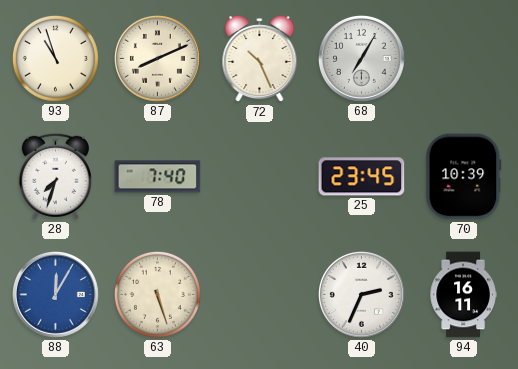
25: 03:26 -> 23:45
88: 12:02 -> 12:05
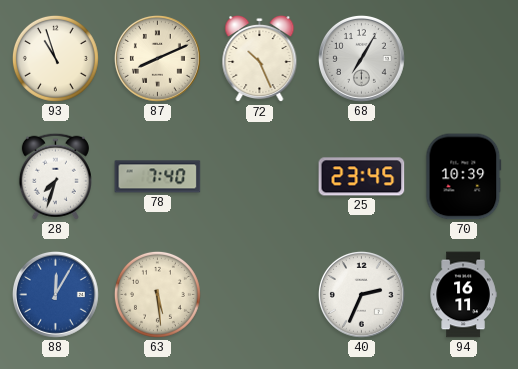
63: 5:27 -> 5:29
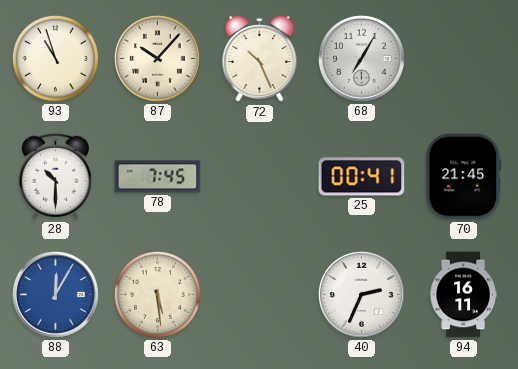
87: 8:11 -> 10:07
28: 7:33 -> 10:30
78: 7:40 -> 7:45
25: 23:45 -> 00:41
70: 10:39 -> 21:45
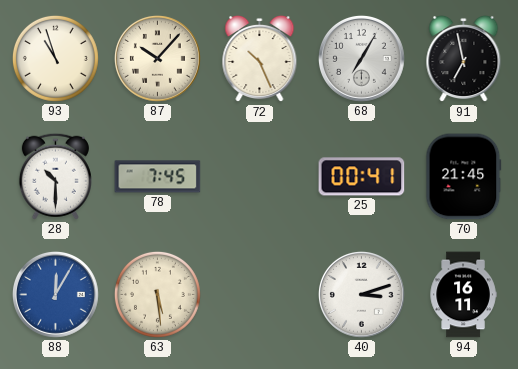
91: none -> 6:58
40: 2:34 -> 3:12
::::::::
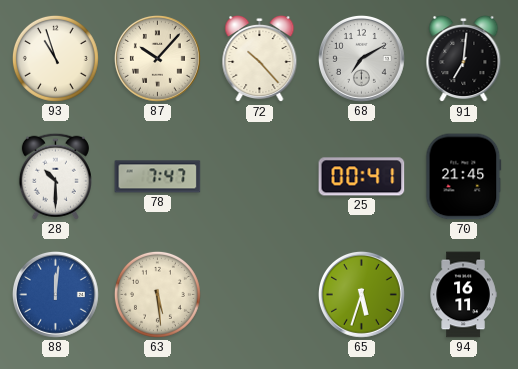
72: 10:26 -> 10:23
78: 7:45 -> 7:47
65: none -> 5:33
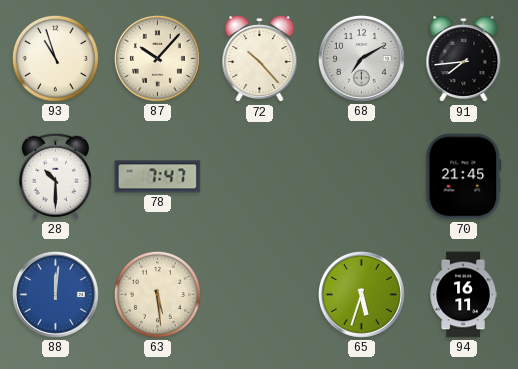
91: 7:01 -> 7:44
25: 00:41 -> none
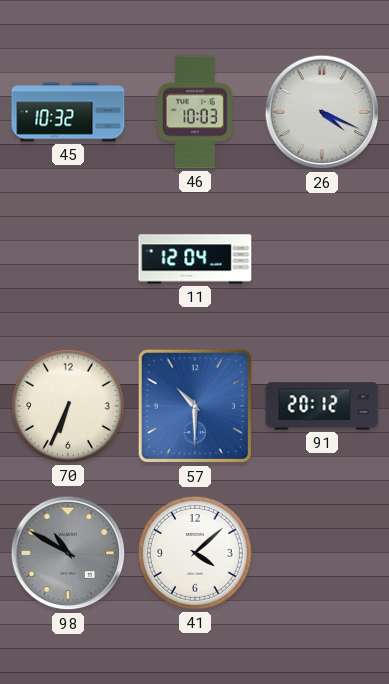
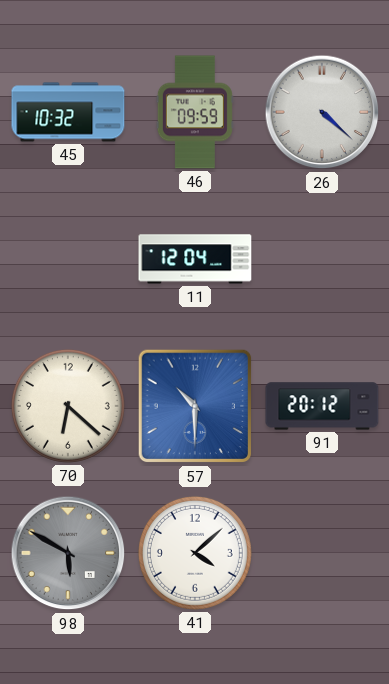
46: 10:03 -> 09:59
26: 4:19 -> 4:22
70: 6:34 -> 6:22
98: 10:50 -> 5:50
::::::::
* WRITTEN TASK: Copy the data from the line containing "63: 5:27 -> 5:29" through the line containing "70: 10:39 -> 21:45", changing "10:07" to "10:17" and keeping everything else the same. Leave the picture lines out.

* TASK RESPONSE:
63: 5:27 -> 5:29
87: 8:11 -> 10:17
28: 7:33 -> 10:30
78: 7:40 -> 7:45
25: 23:45 -> 00:41
70: 10:39 -> 21:45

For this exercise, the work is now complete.